- Your assignment -
Among the entries below, one line contains "camera: 25 degrees right, 5 degrees down" and another contains "(870, 281) = (996, 531): purple". Transcribe those two lines and every line between them, exactly.

--- Dataset records ---

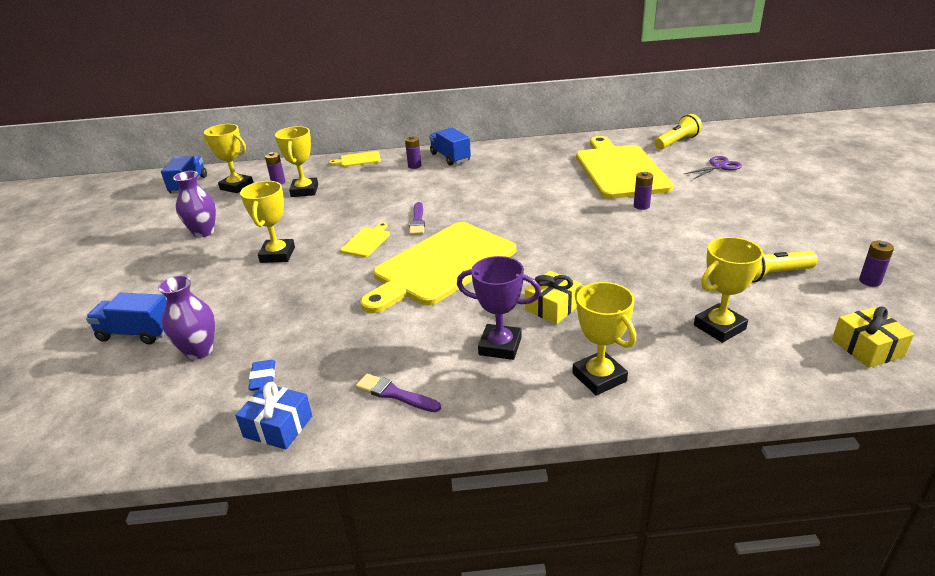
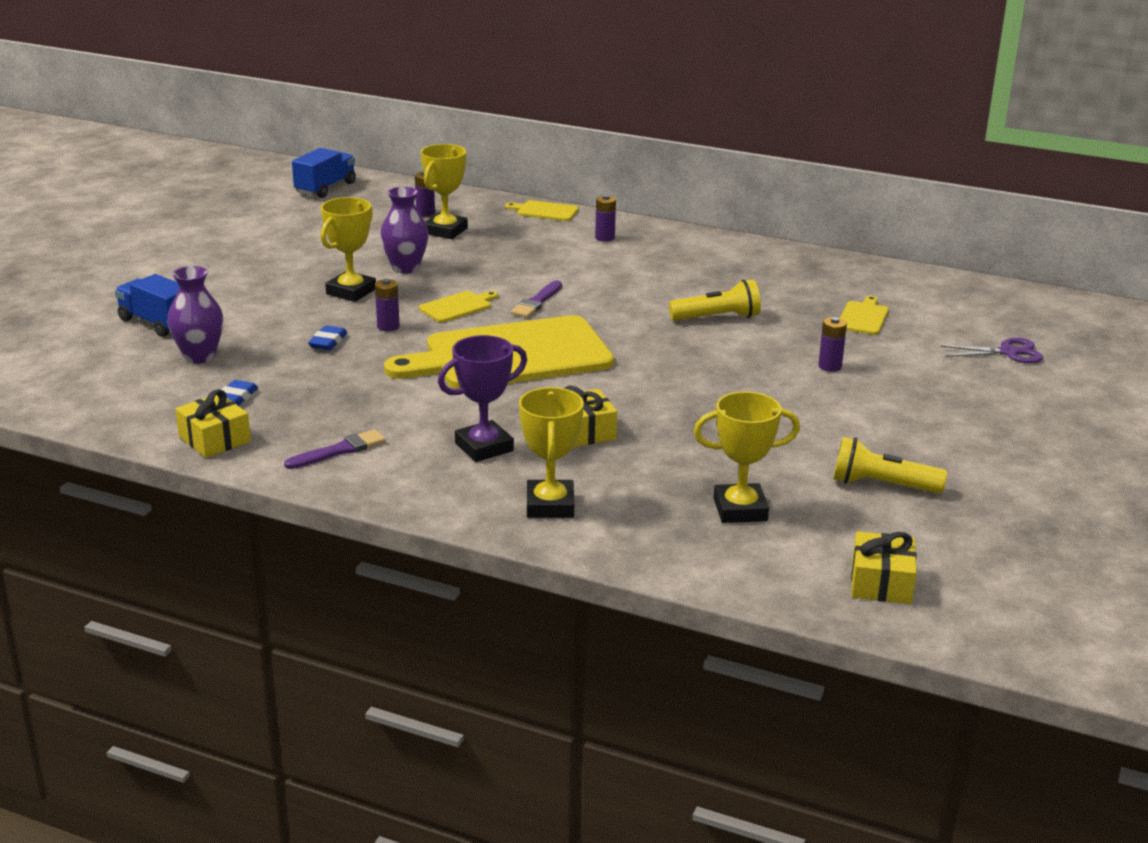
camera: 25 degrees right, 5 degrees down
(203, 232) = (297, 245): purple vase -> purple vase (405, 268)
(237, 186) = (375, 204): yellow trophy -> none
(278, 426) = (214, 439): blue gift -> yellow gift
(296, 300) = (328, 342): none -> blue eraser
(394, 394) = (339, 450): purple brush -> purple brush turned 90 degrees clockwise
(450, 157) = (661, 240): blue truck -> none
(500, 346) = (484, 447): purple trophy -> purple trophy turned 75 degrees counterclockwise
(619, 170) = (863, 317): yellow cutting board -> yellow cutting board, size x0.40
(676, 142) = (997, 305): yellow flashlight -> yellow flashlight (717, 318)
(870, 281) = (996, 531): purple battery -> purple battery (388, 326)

---
--- Dataset records ---

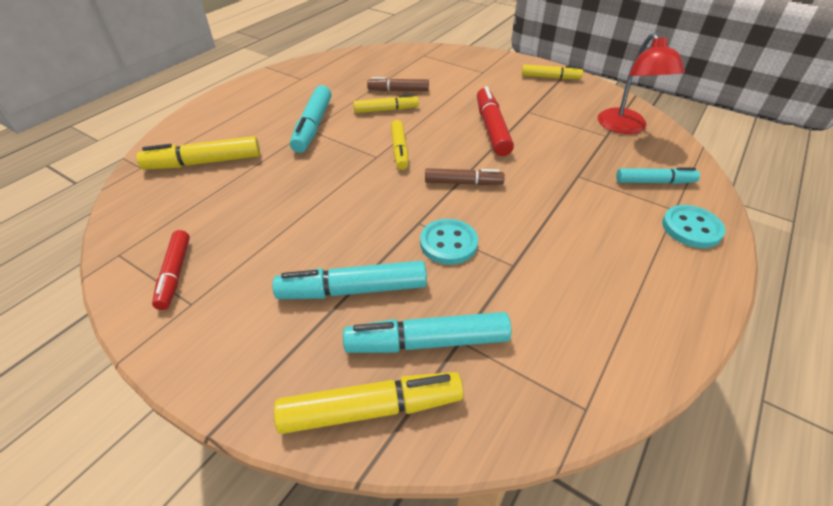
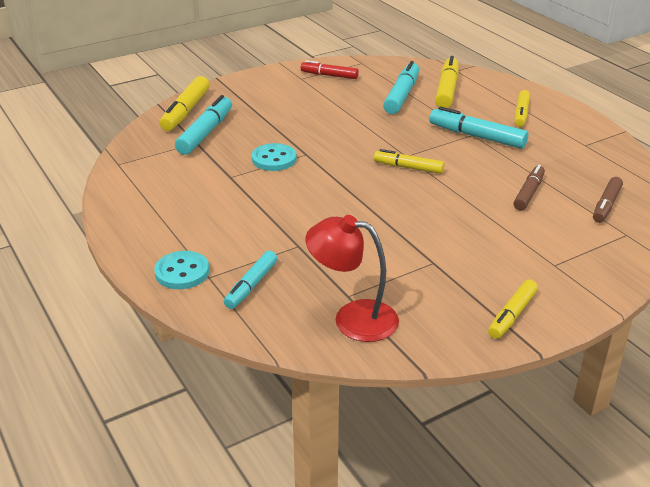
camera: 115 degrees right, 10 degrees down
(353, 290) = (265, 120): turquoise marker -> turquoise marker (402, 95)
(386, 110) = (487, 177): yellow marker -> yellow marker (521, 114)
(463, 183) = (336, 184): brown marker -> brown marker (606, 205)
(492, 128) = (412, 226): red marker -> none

---

- Result for this exercise -
camera: 25 degrees right, 5 degrees down
(203, 232) = (297, 245): purple vase -> purple vase (405, 268)
(237, 186) = (375, 204): yellow trophy -> none
(278, 426) = (214, 439): blue gift -> yellow gift
(296, 300) = (328, 342): none -> blue eraser
(394, 394) = (339, 450): purple brush -> purple brush turned 90 degrees clockwise
(450, 157) = (661, 240): blue truck -> none
(500, 346) = (484, 447): purple trophy -> purple trophy turned 75 degrees counterclockwise
(619, 170) = (863, 317): yellow cutting board -> yellow cutting board, size x0.40
(676, 142) = (997, 305): yellow flashlight -> yellow flashlight (717, 318)
(870, 281) = (996, 531): purple battery -> purple battery (388, 326)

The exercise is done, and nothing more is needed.